Task item:
Among the entries below, copy every line that carries the word "SENS".

Records supplied:
========================================================================

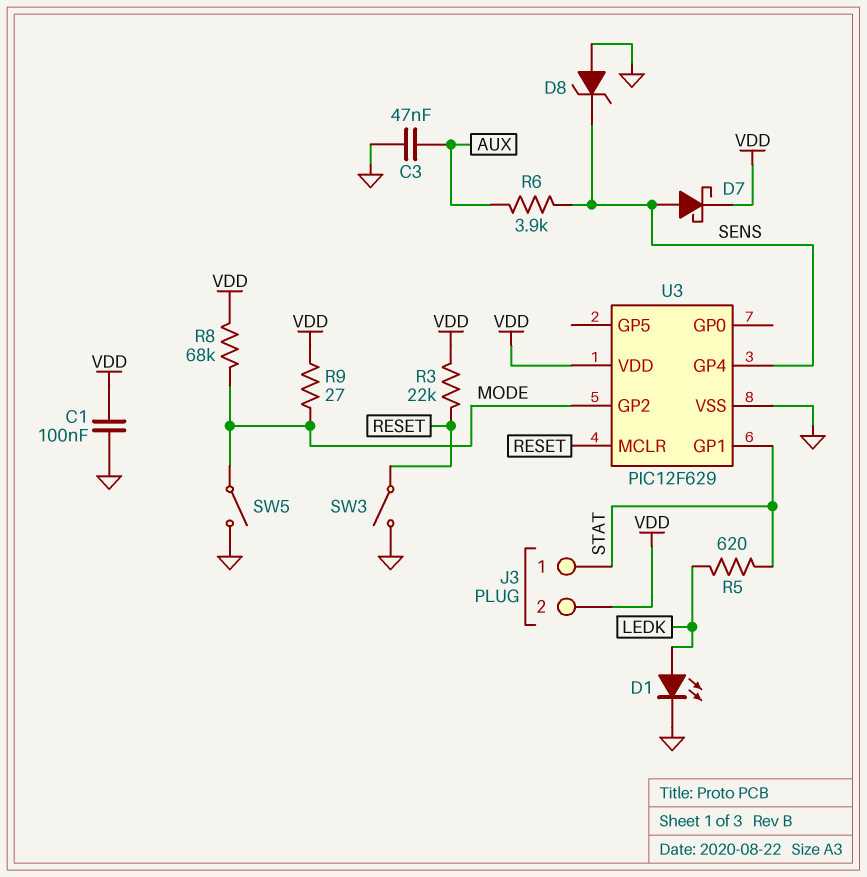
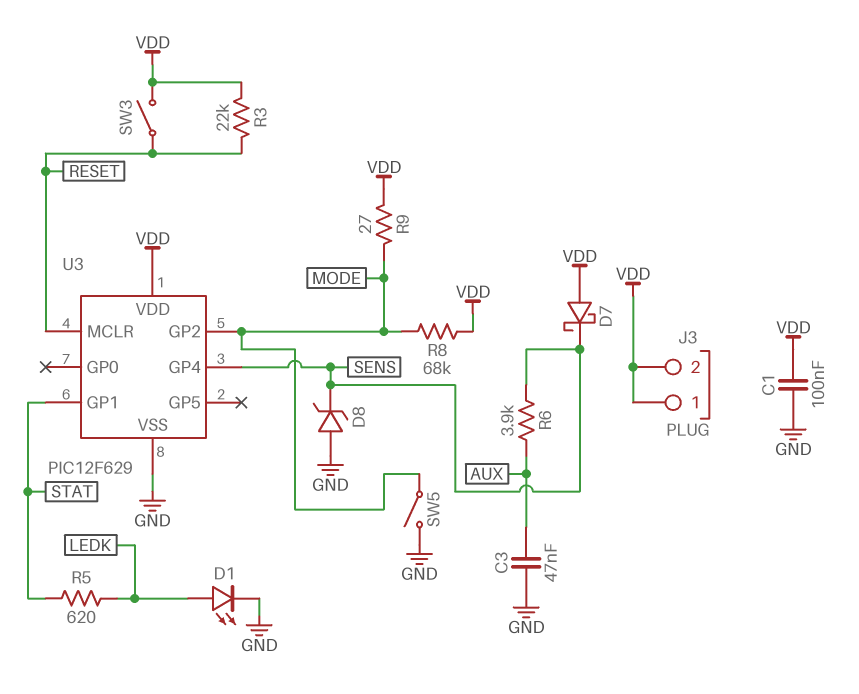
D7: schottky (A SENS, K VDD) -> schottky (A VDD, K SENS)
J3 pin 1: STAT -> VDD
SW3: switch (GND, RESET) -> switch (RESET, VDD)

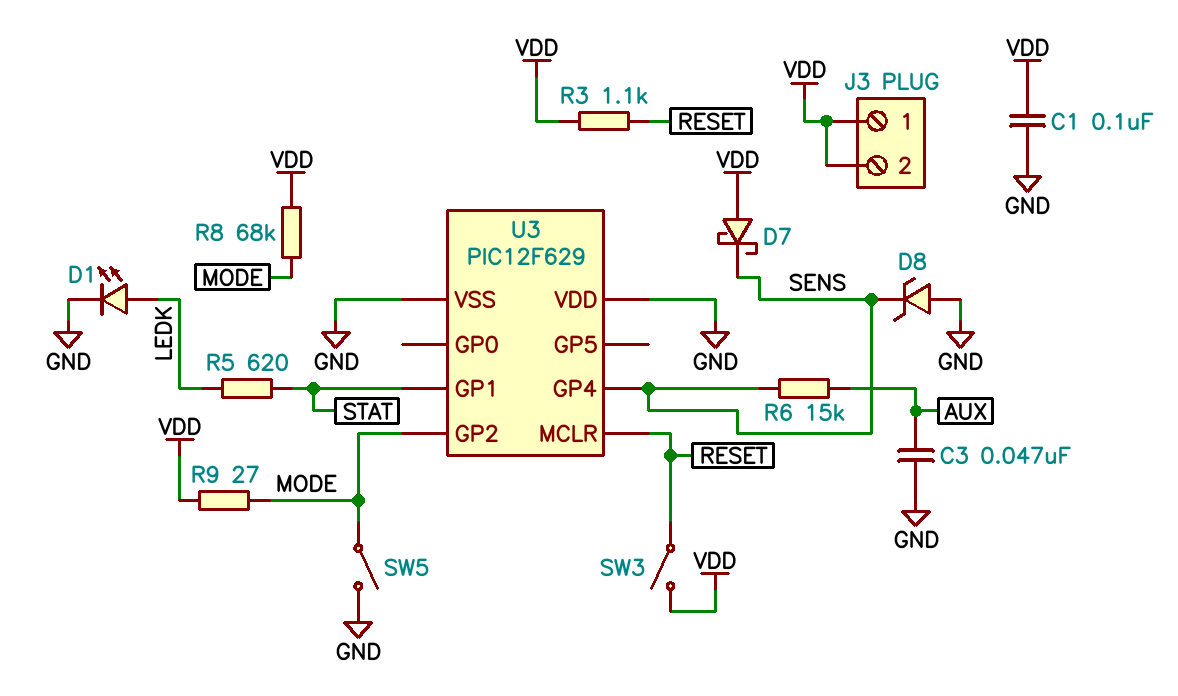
R3: 22k (RESET, VDD) -> 1.1k (RESET, VDD)
R6: 3.9k (AUX, SENS) -> 15k (AUX, SENS)
U3 pin VDD: VDD -> GND

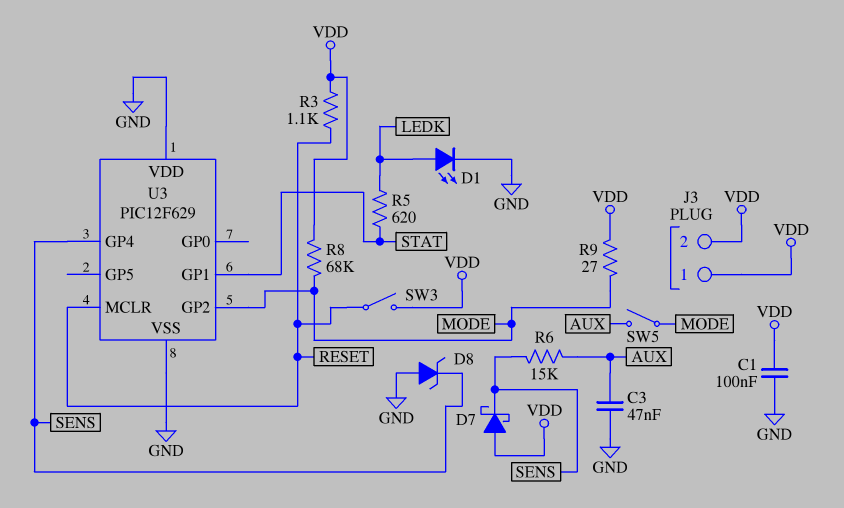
SW5: switch (GND, MODE) -> switch (AUX, MODE)

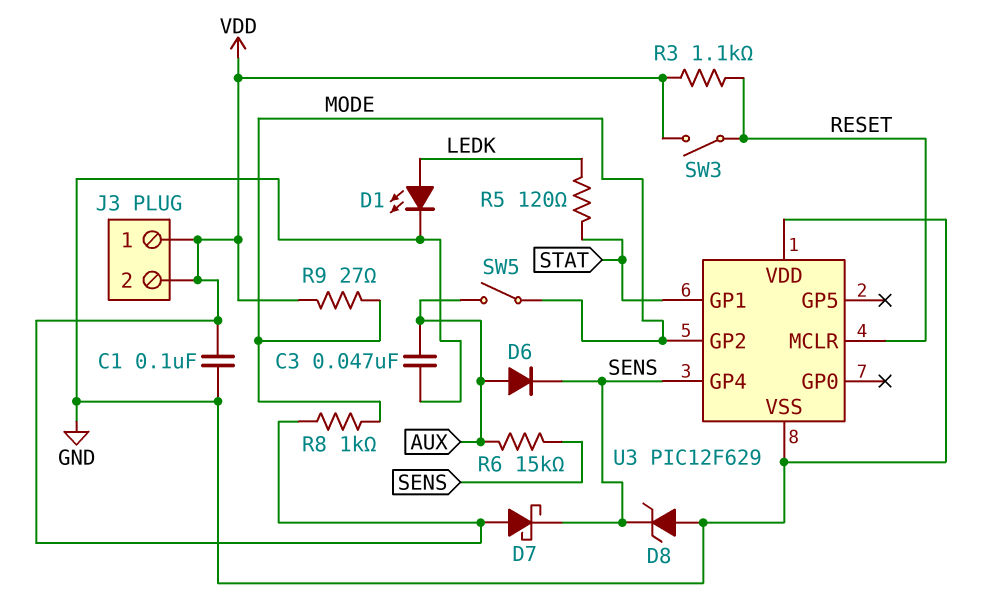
D6: none -> diode (A AUX, K SENS)
R5: 620 (LEDK, STAT) -> 120 (LEDK, STAT)
R8: 68k (MODE, VDD) -> 1k (MODE, VDD)

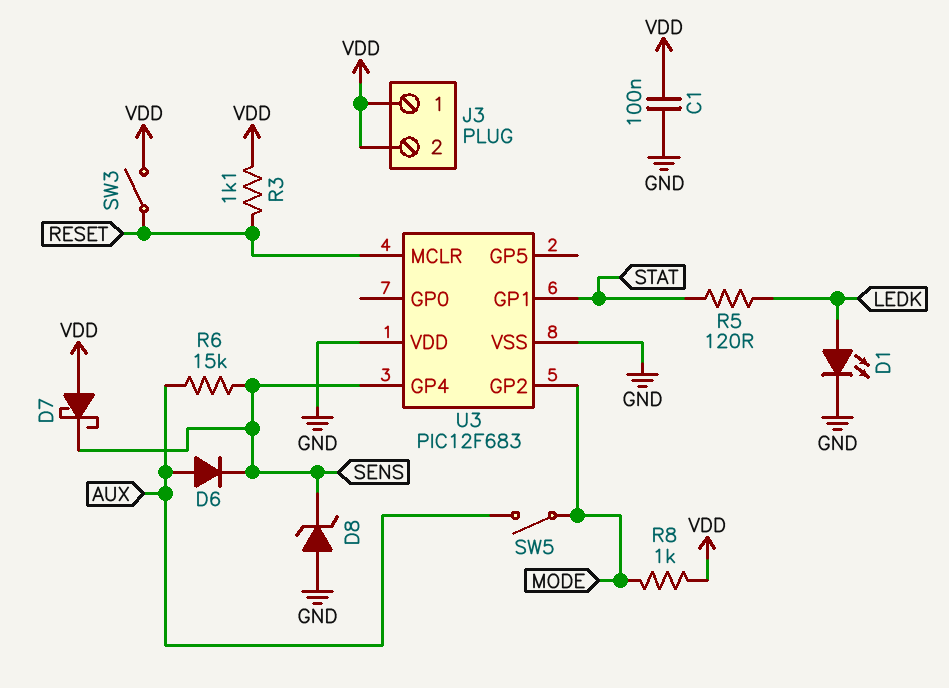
C3: 47nF (AUX, GND) -> none
R9: 27 (MODE, VDD) -> none
U3: PIC12F629 -> PIC12F683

========================================================================

Solution to this problem:
D7: schottky (A SENS, K VDD) -> schottky (A VDD, K SENS)
R6: 3.9k (AUX, SENS) -> 15k (AUX, SENS)
D6: none -> diode (A AUX, K SENS)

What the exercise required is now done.